:: What to do ::
In the records below, work out how many lines hold the word "resized". Report the number alone.

[Image sequences with motion text]
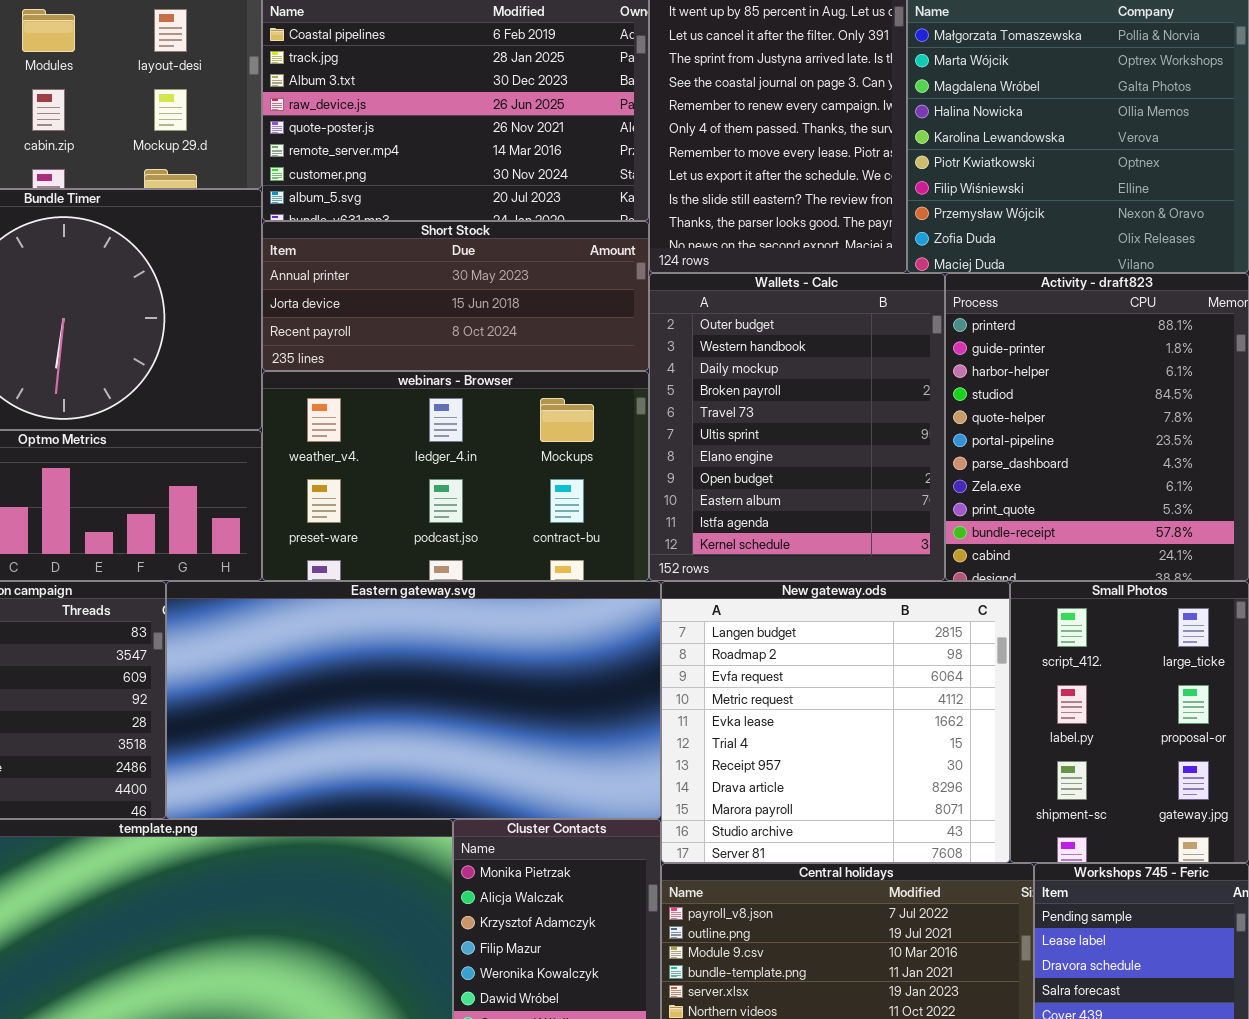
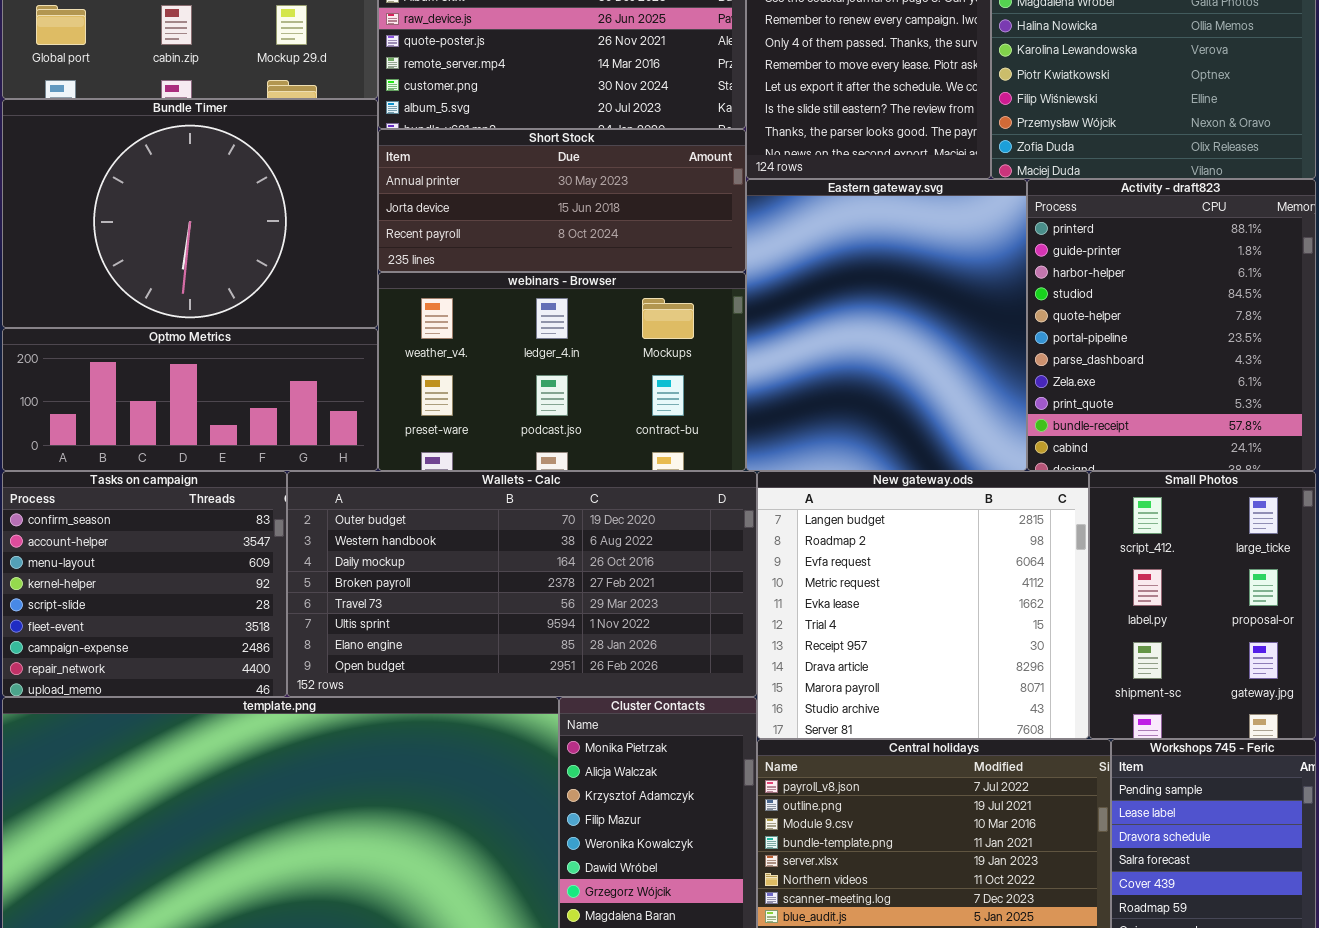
Wallets - Calc: [649,273,945,581] -> [287,471,757,697], moved, resized
Eastern gateway.svg: [166,581,661,819] -> [746,179,1027,471], moved, resized

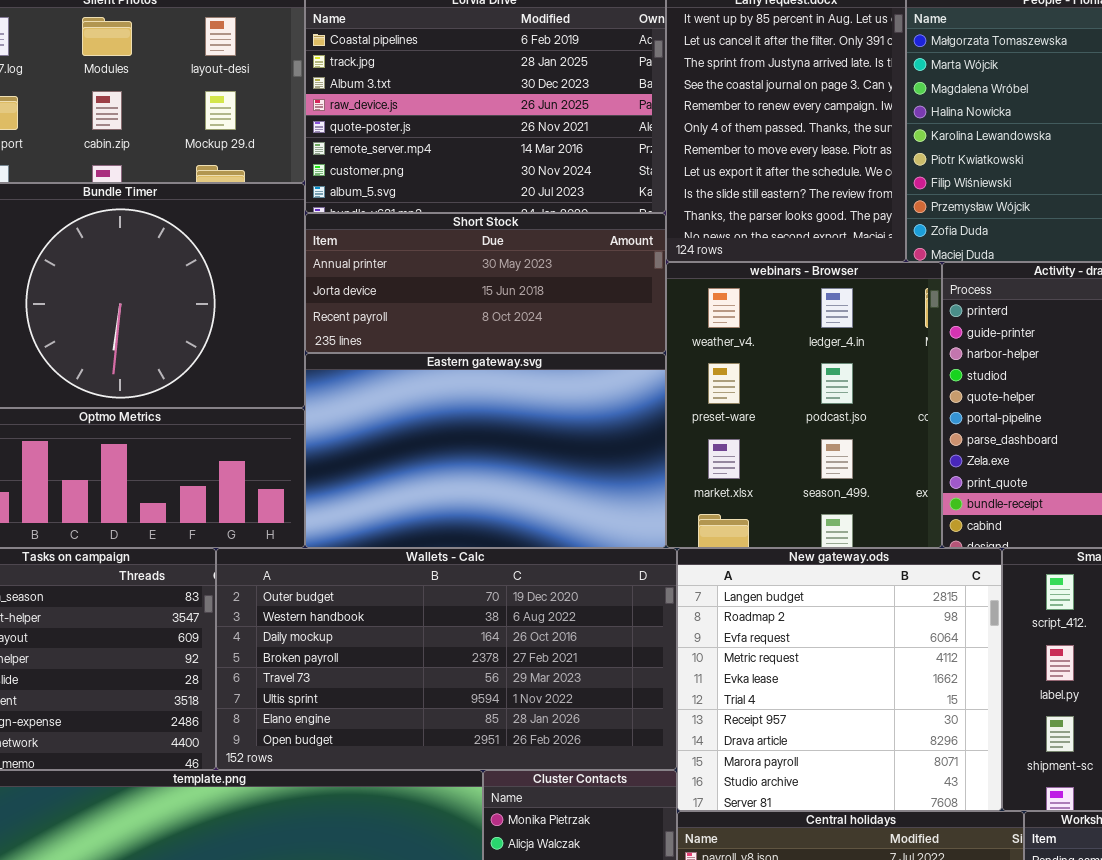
Eastern gateway.svg: [746,179,1027,471] -> [305,353,666,548], moved, resized
webinars - Browser: [378,272,746,471] -> [666,262,942,548], moved, resized

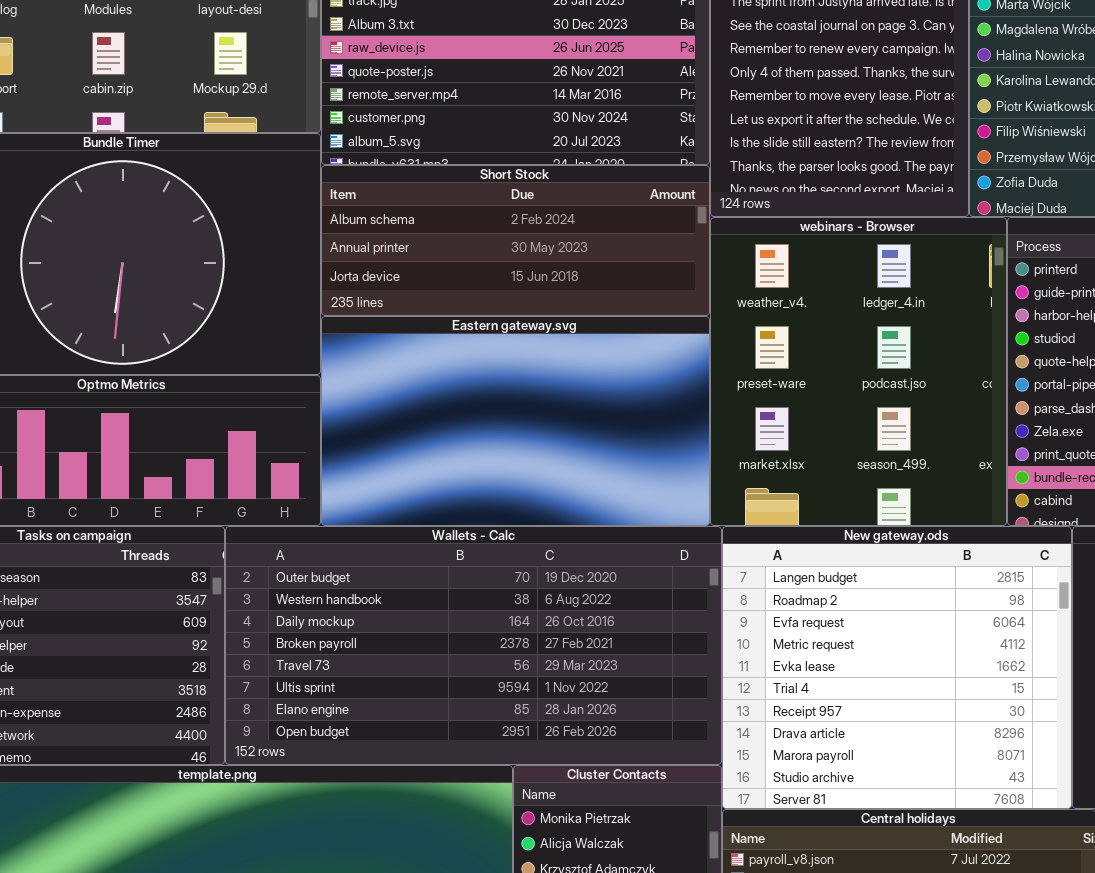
Short Stock: [305,213,666,353] -> [321,165,710,316], scrolled up 1 row

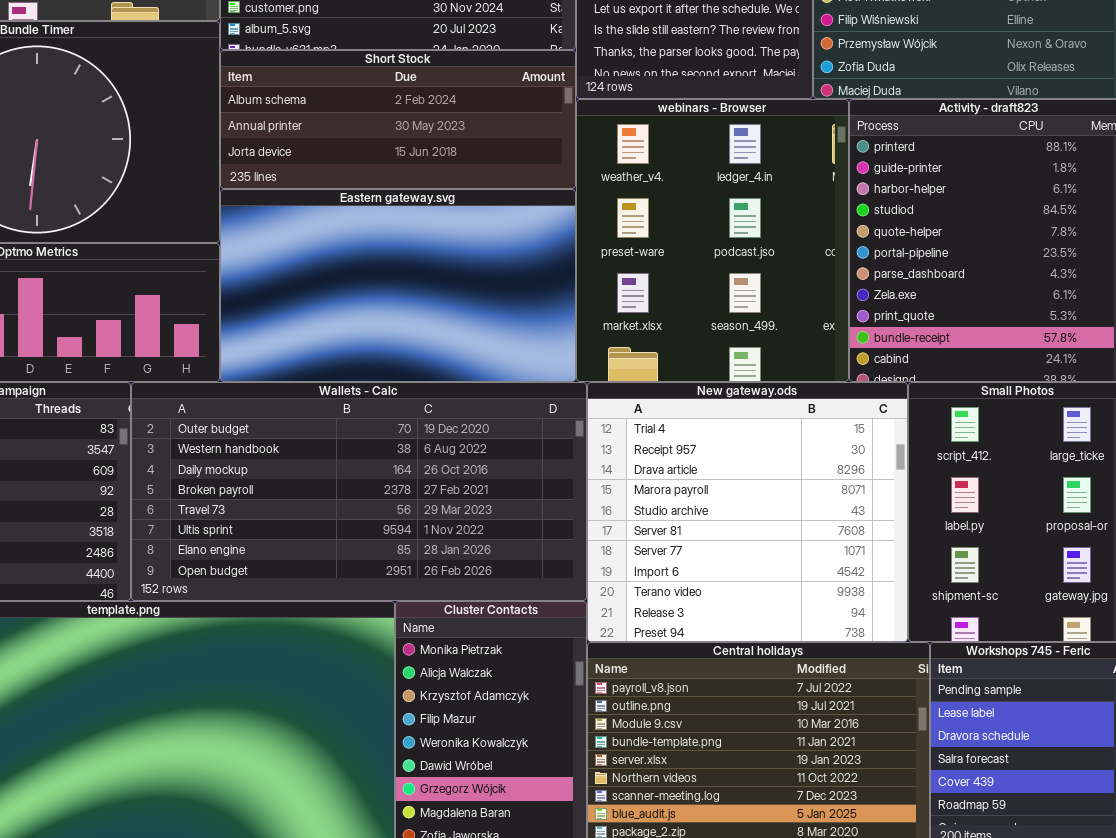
New gateway.ods: [722,526,1072,809] -> [587,382,908,642], scrolled down 5 rows

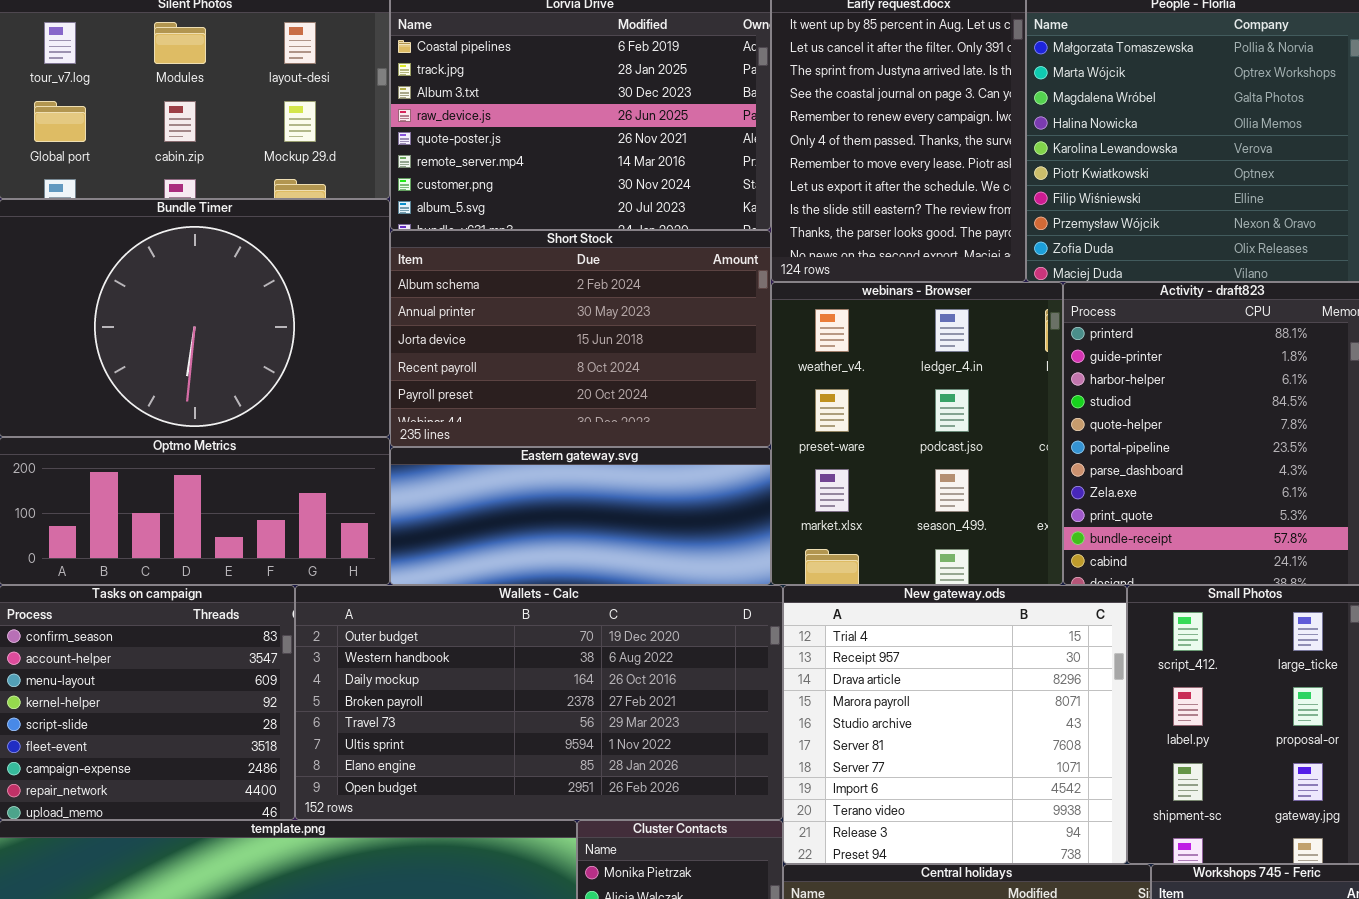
Short Stock: [220,50,576,189] -> [390,230,771,447], resized
Eastern gateway.svg: [220,189,576,382] -> [390,447,771,585], resized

:: Answer to the problem ::
6